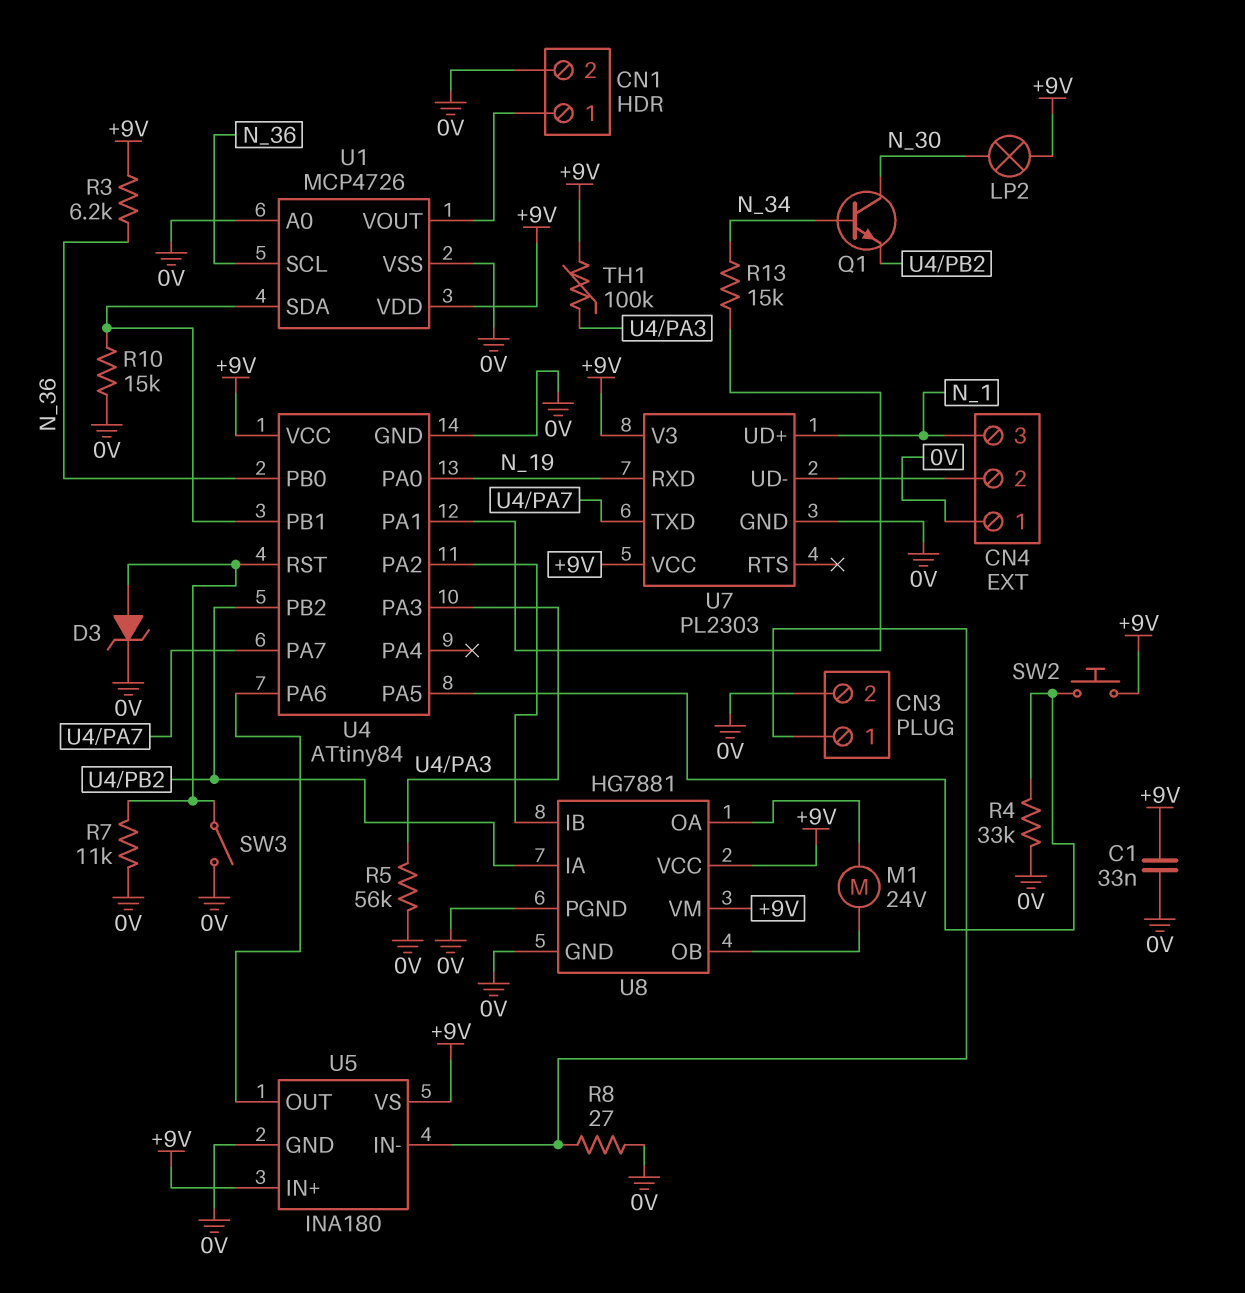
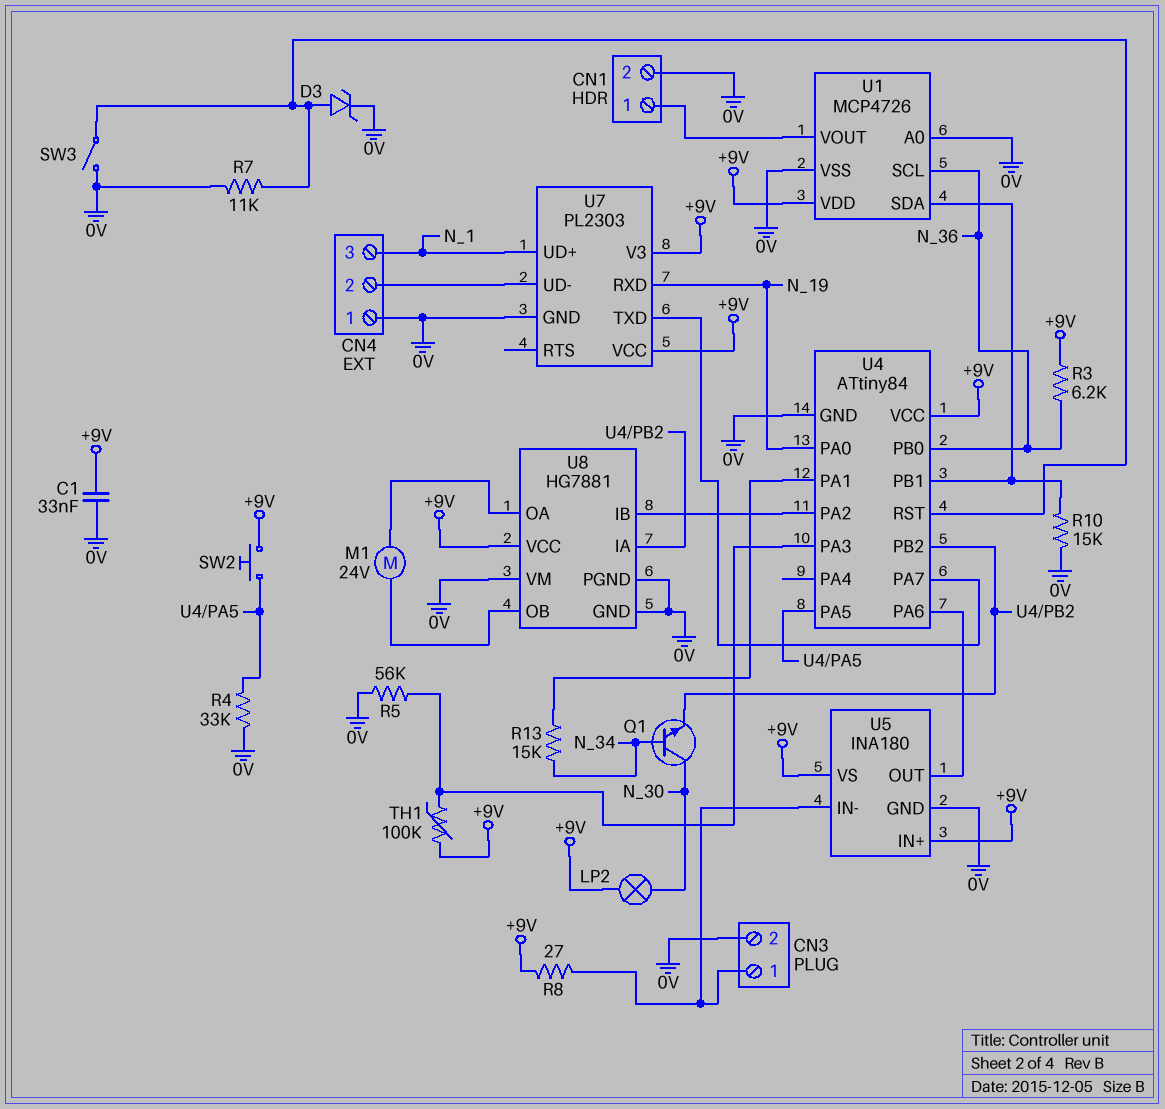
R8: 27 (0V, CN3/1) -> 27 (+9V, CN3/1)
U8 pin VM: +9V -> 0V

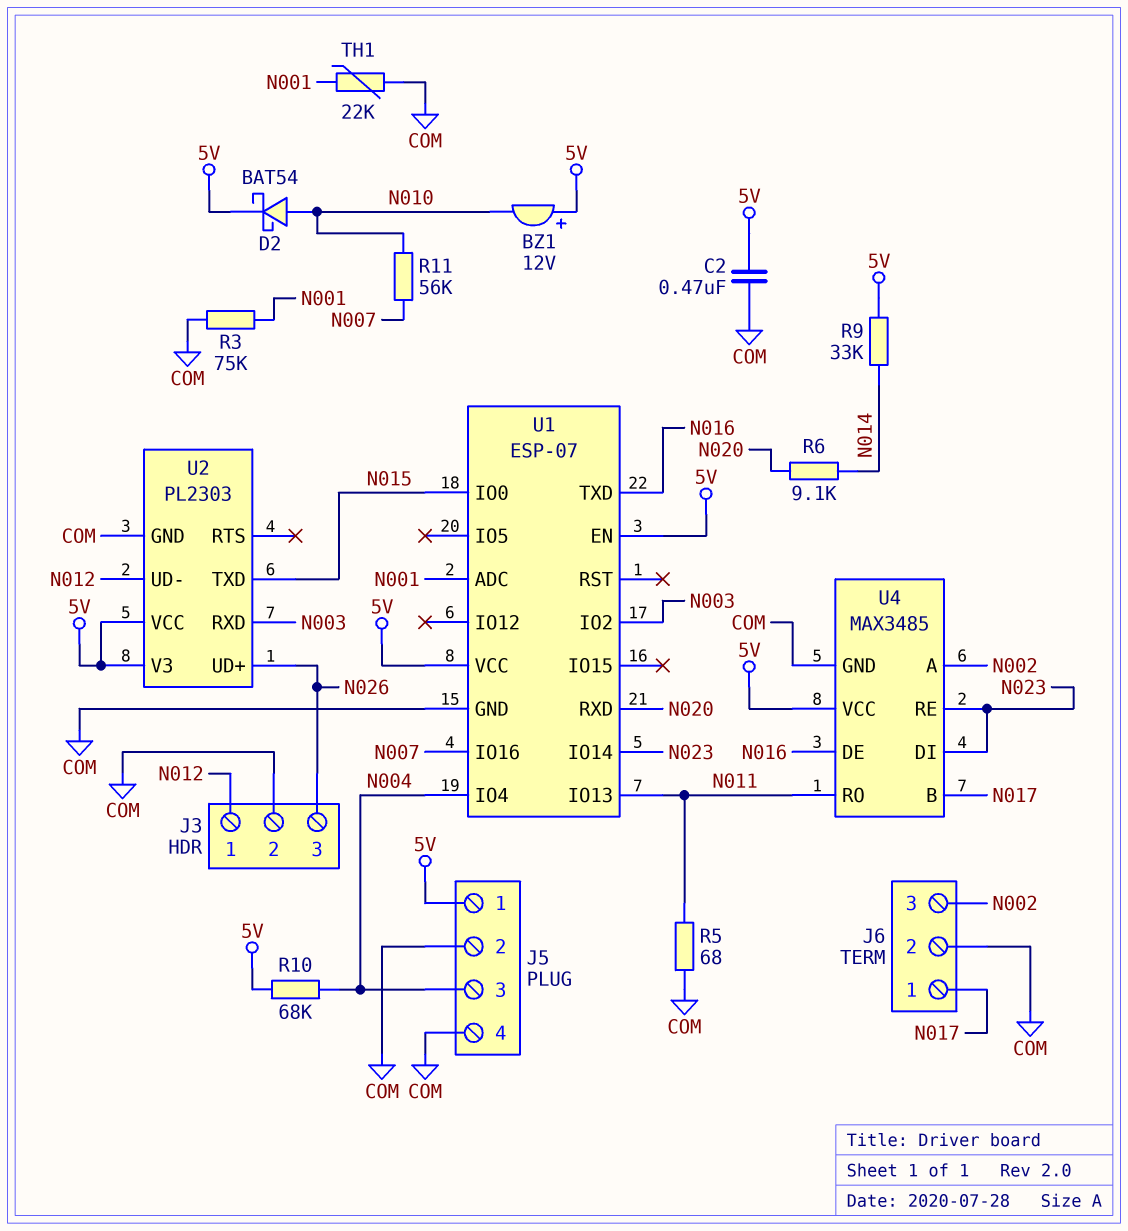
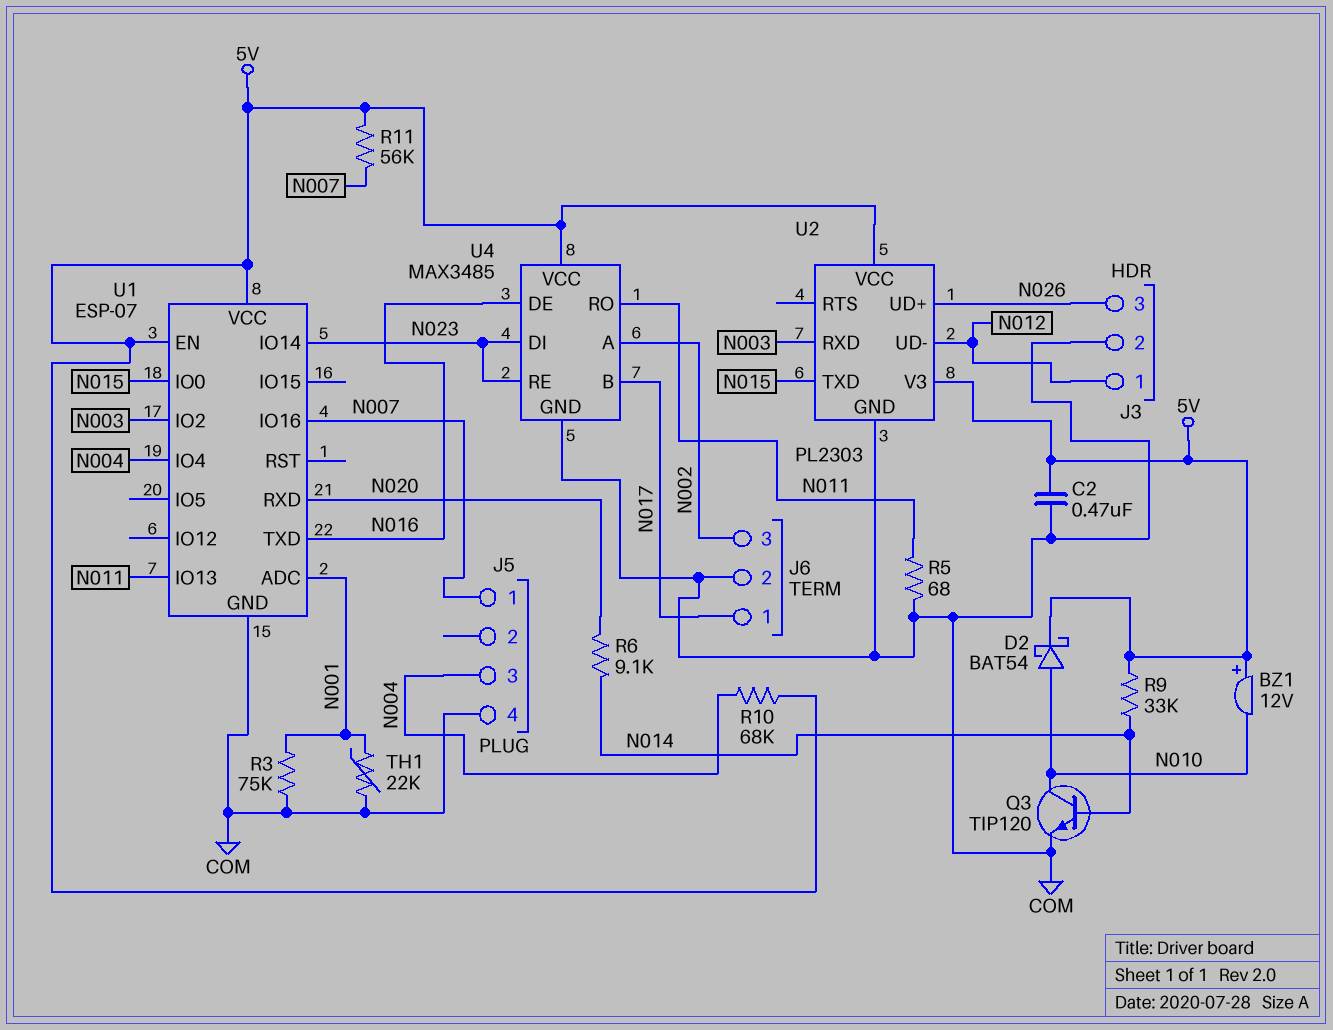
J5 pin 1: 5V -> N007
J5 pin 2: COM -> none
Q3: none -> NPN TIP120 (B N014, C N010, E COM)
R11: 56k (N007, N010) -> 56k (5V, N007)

***

_Instructions to follow_
For the word "none", count the lines of the data that contain it and give only the count.

_Written solution_
2